[Task details] Go line by line through the entries below and copy those containing the string "Mailbox".

[Records for this exercise]

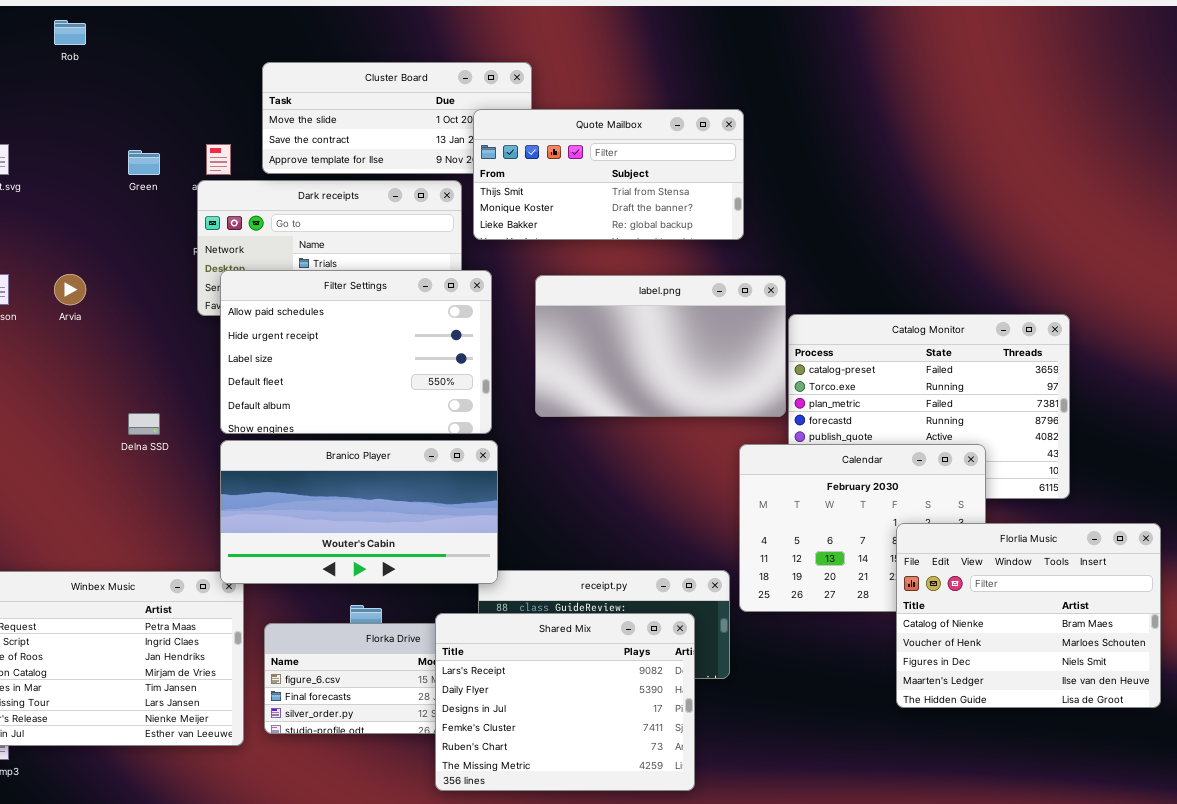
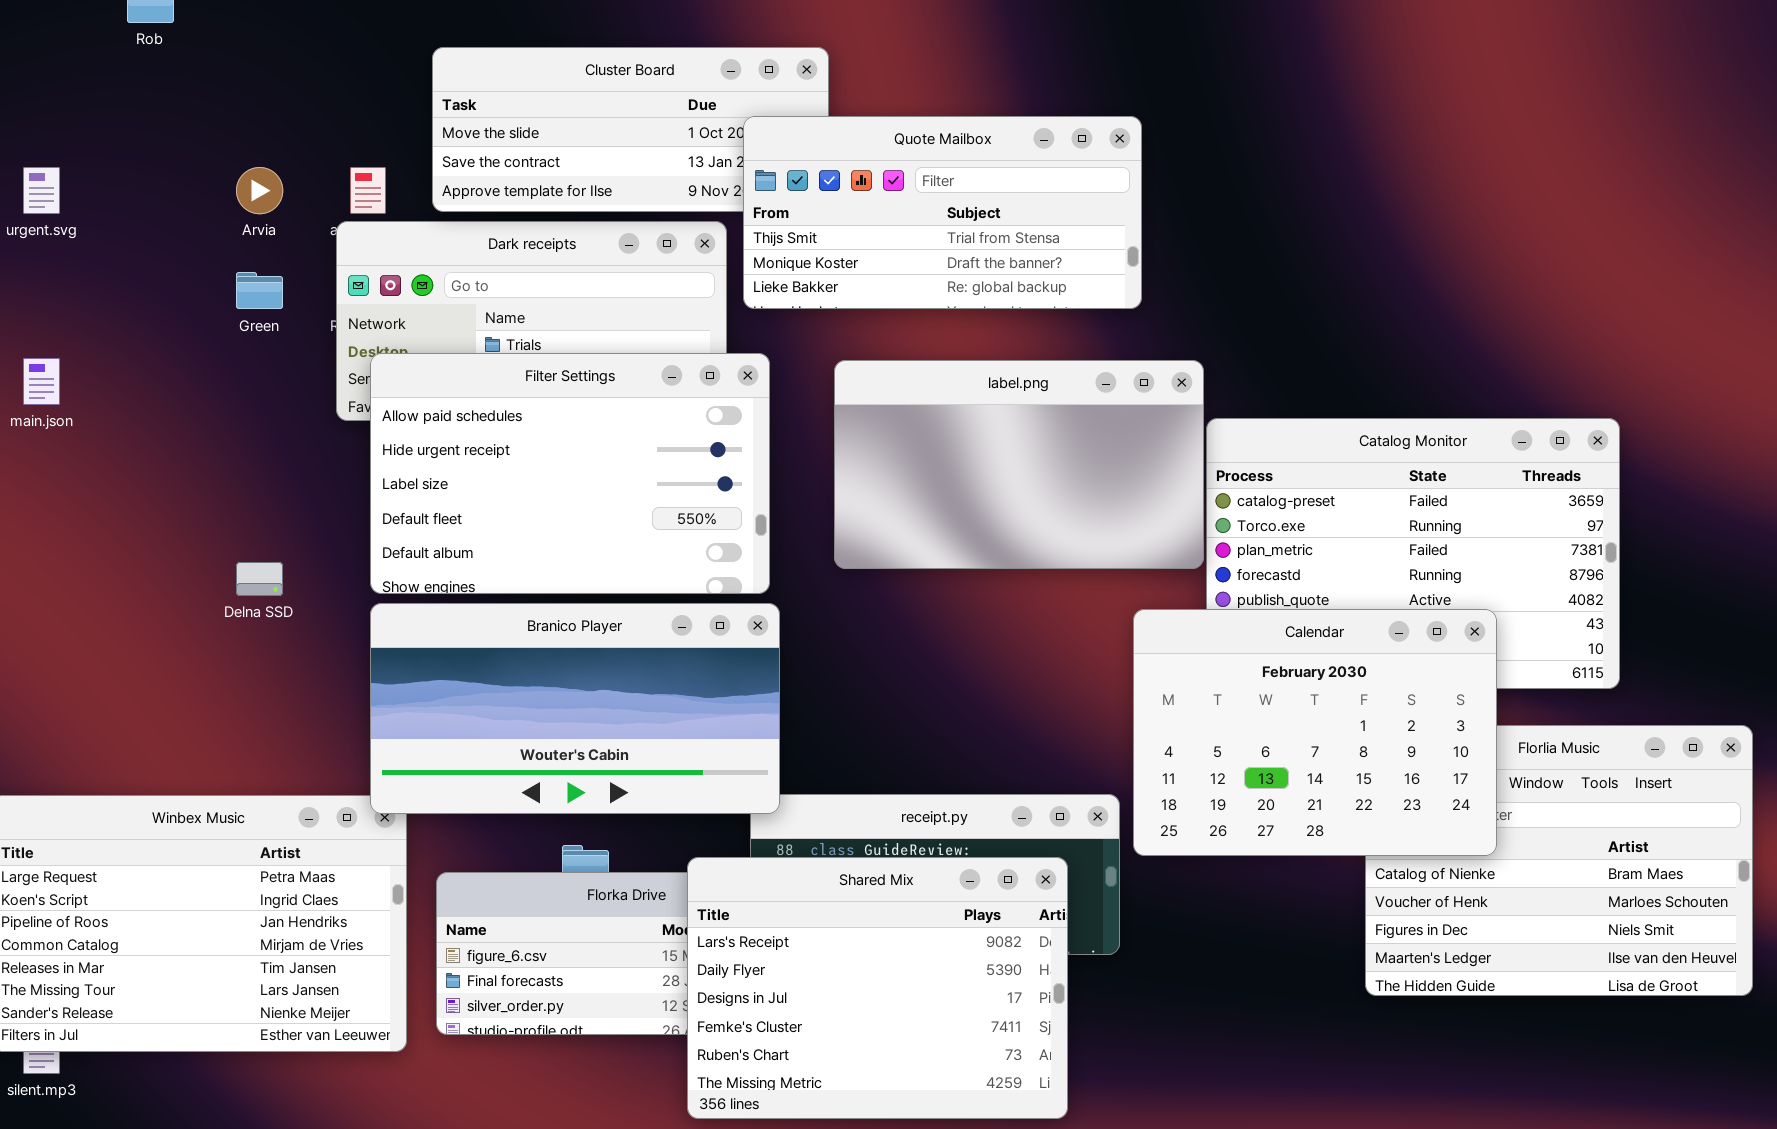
Green: [128,150,160,175] -> [236,272,283,309], moved
Arvia: [54,274,86,305] -> [236,167,283,214], moved
Calendar: [739,444,986,612] -> [1133,609,1497,856], raised

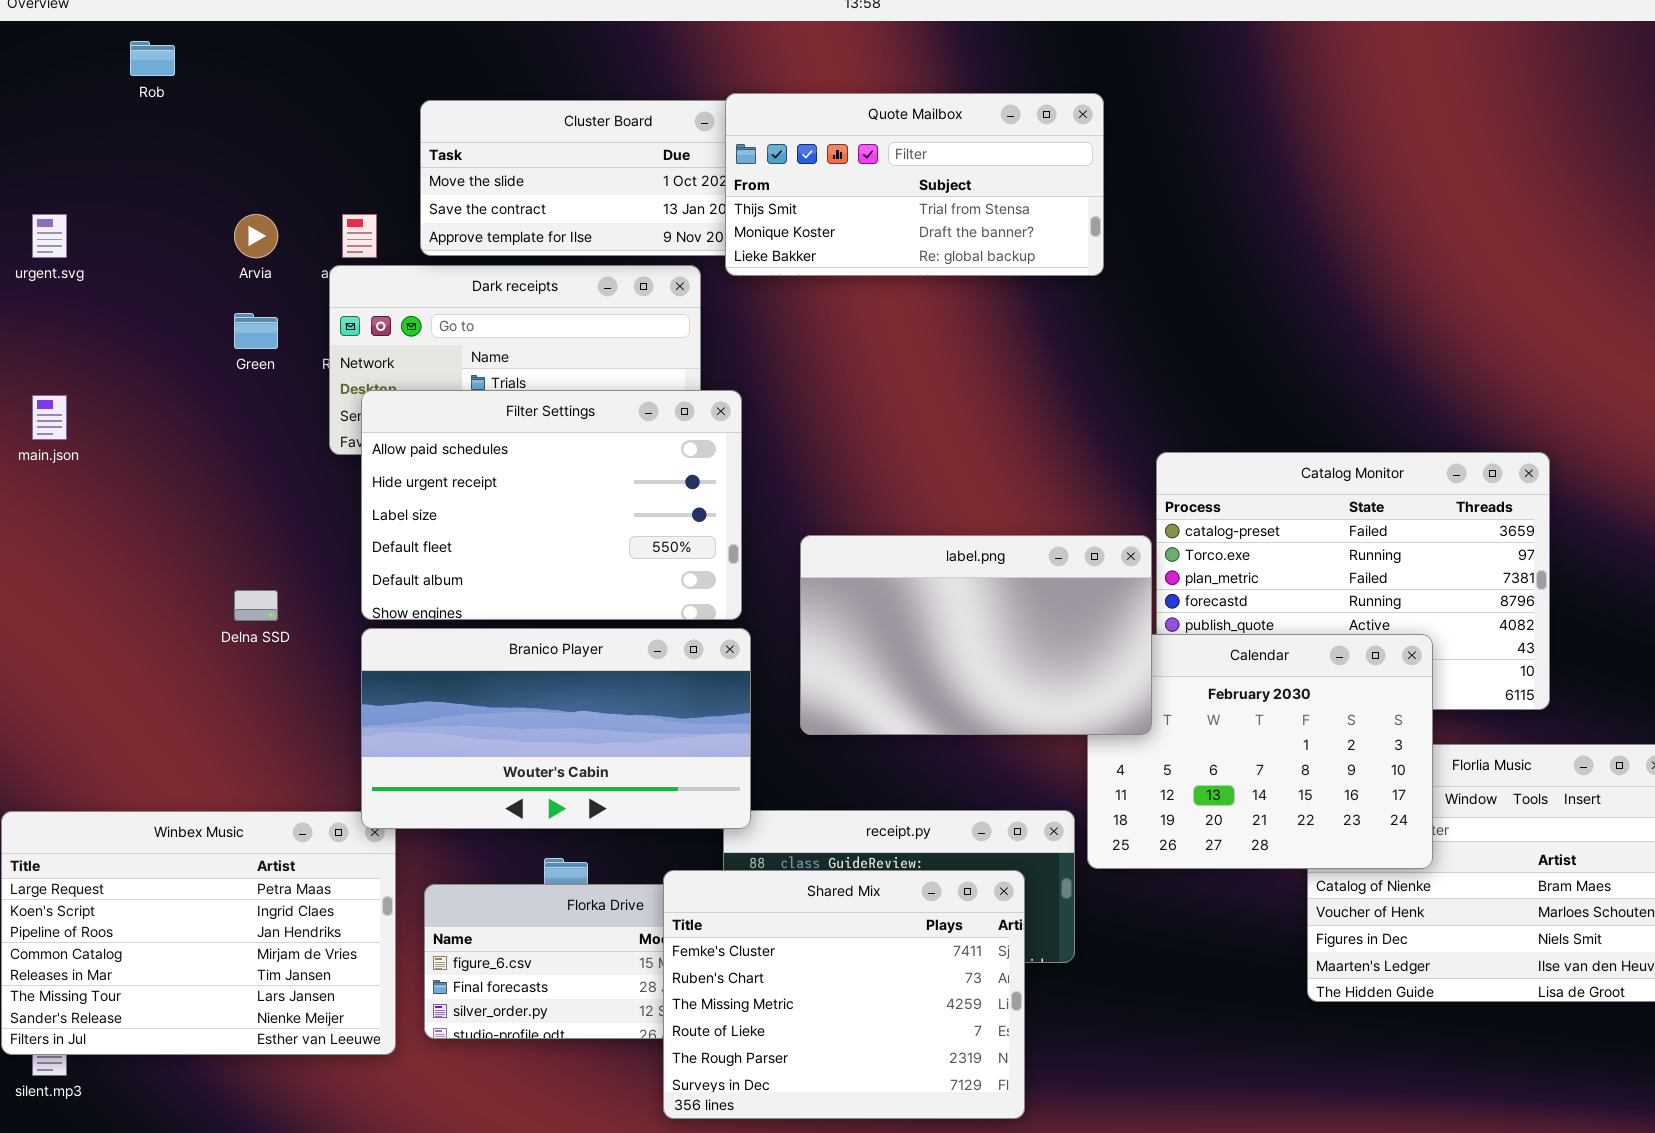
Quote Mailbox: [743,116,1142,309] -> [725,93,1104,276], moved
label.png: [834,360,1204,569] -> [800,535,1152,735], moved
Shared Mix: [687,857,1068,1119] -> [663,870,1025,1119], scrolled down 3 rows

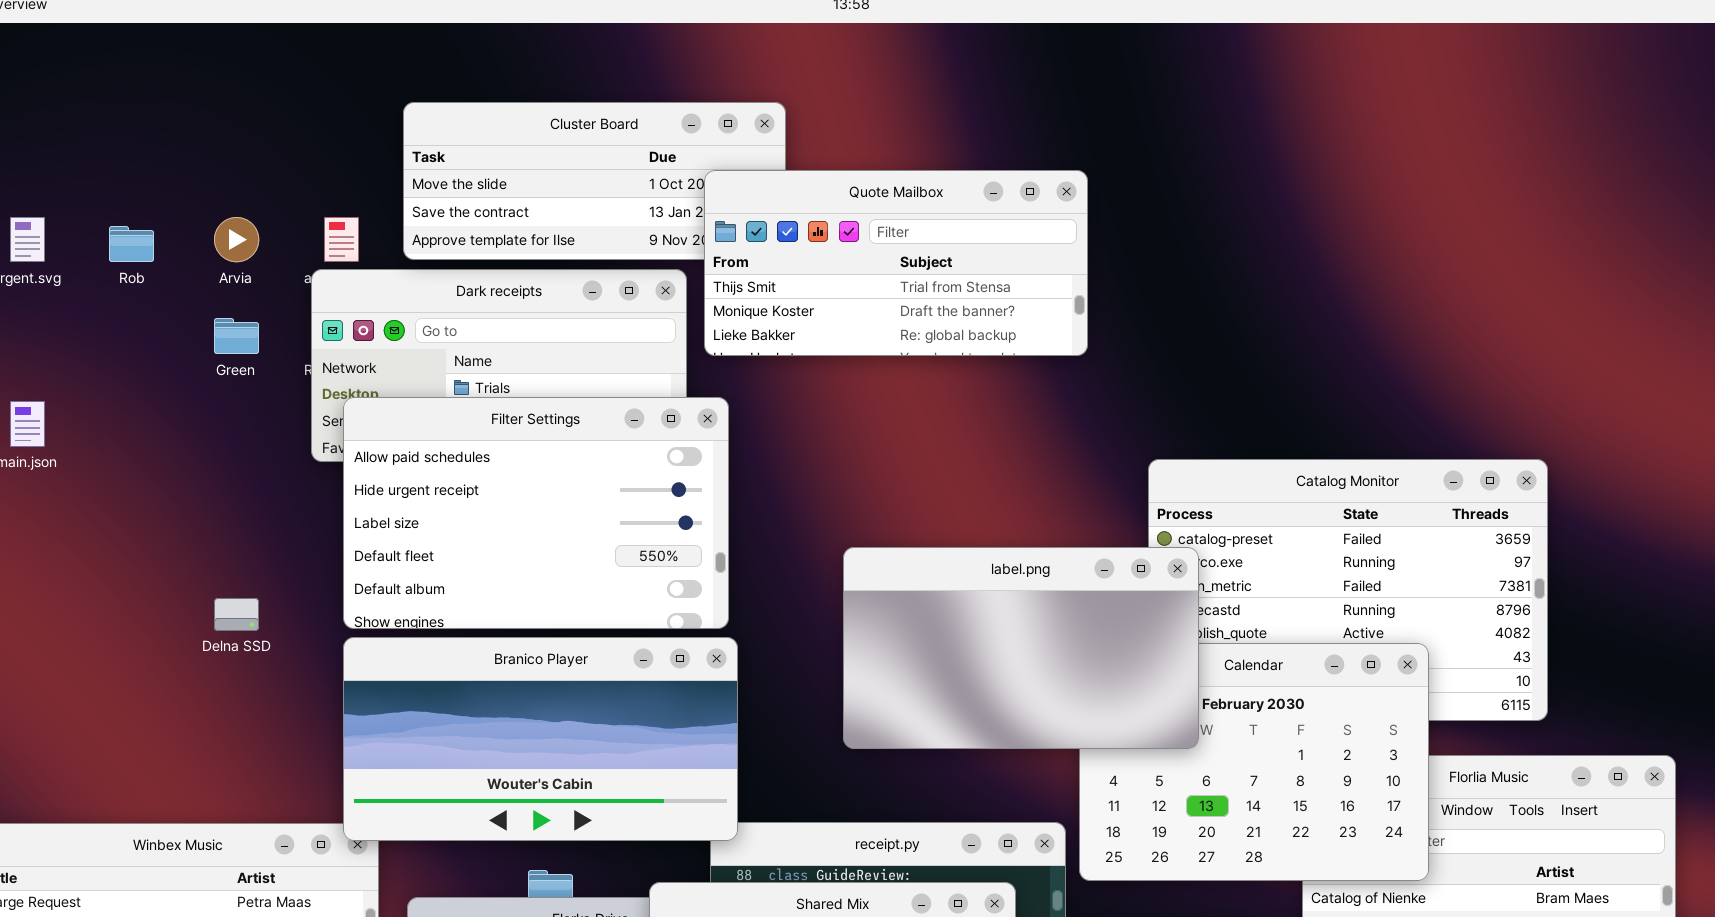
Rob: [130,41,175,76] -> [109,226,154,262], moved
Quote Mailbox: [725,93,1104,276] -> [704,170,1088,356], moved
label.png: [800,535,1152,735] -> [843,547,1199,749], moved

[/Records for this exercise]

[Answer to this task]
Quote Mailbox: [743,116,1142,309] -> [725,93,1104,276], moved
Quote Mailbox: [725,93,1104,276] -> [704,170,1088,356], moved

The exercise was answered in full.